*INSTRUCTIONS FOR THE TASK*:
Leave out every picture and set down, exactly, the lines below from the one holding "[(439,260),(519,288),(527,264),(445,238),(439,260)]" up to and including the one holding "[(0,337),(17,291),(0,285),(0,337)]".

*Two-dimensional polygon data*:
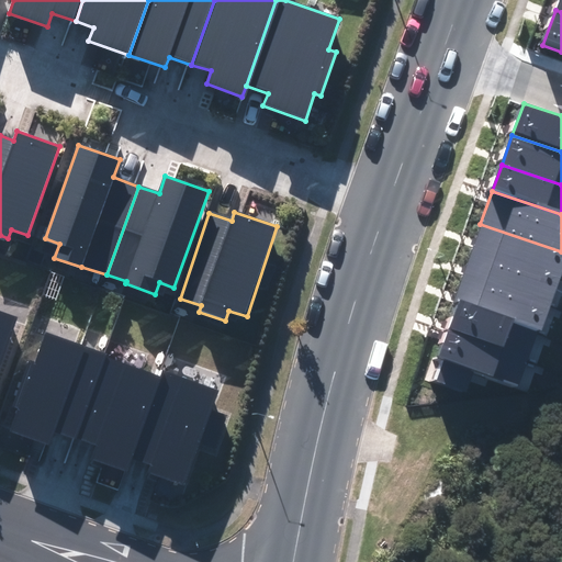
[(471,251),(558,280),(561,268),(561,251),(480,224),(471,251)]
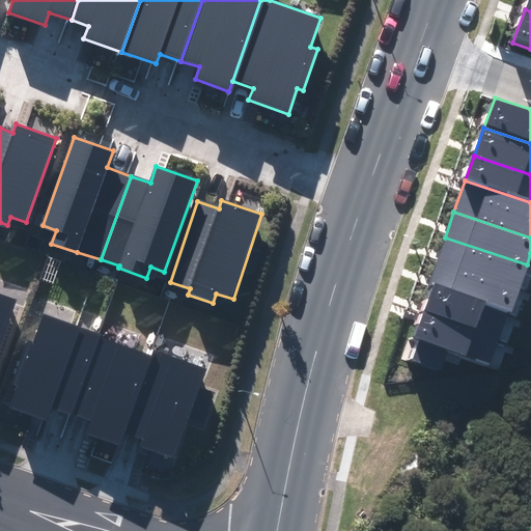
[(439,260),(519,288),(527,264),(445,238),(439,260)]
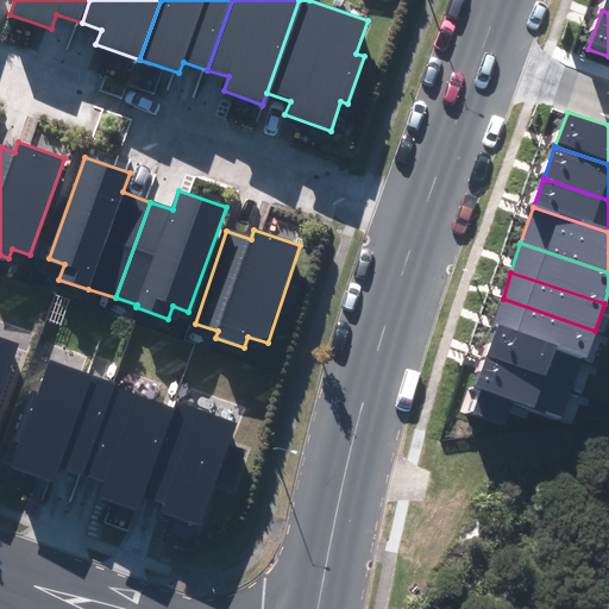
[(494,327),(584,359),(595,331),(503,299),(494,327)]
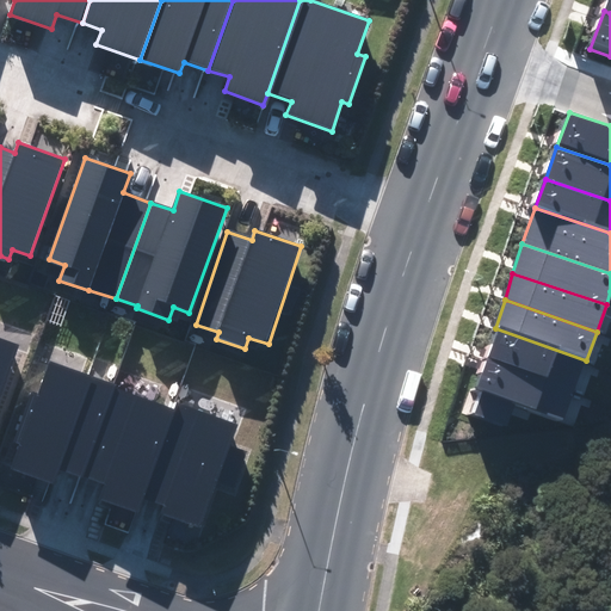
[(483,362),(574,394),(586,360),(495,328),(483,362)]
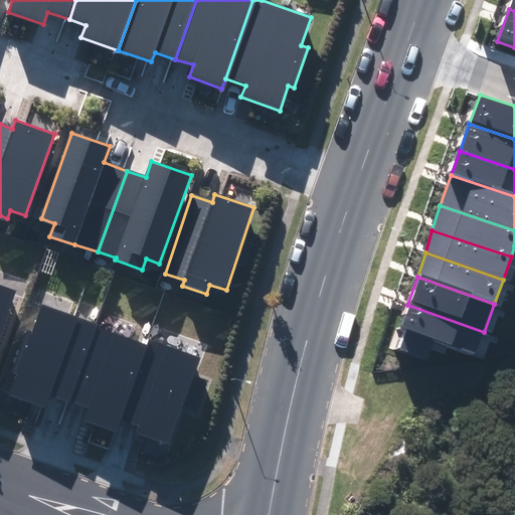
[(0,337),(17,291),(0,285),(0,337)]
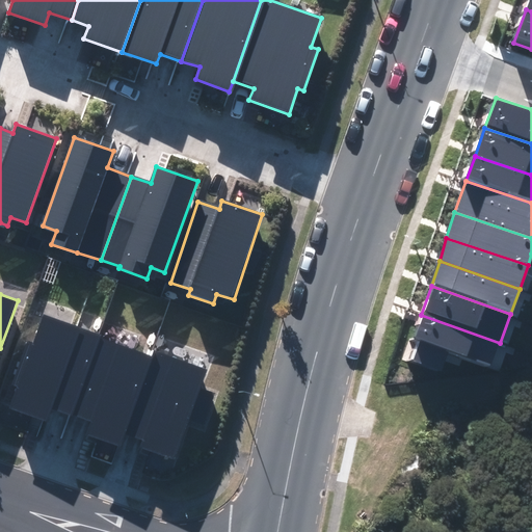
[(70,414),(100,335),(44,315),(33,344),(28,342),(14,384),(18,387),(10,407),(48,421),(53,408),(70,414)]
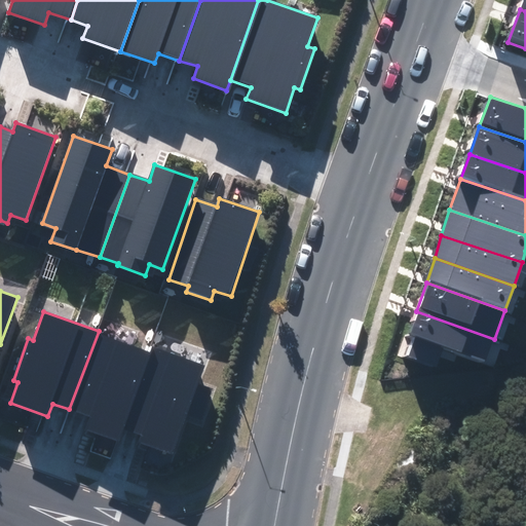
[(485,363),(494,339),(416,311),(402,355),(436,367),(442,347),(485,363)]
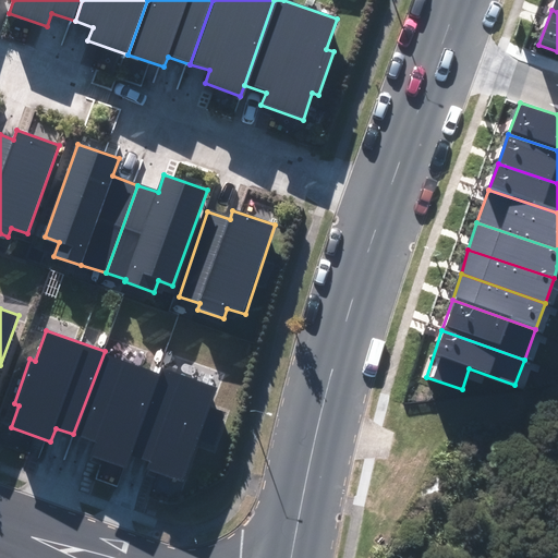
[(128,471),(133,455),(164,372),(105,351),(73,434),(96,443),(91,458),(128,471)]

*WRITTEN SOLUTION*:
[(439,260),(519,288),(527,264),(445,238),(439,260)]
[(494,327),(584,359),(595,331),(503,299),(494,327)]
[(483,362),(574,394),(586,360),(495,328),(483,362)]
[(0,337),(17,291),(0,285),(0,337)]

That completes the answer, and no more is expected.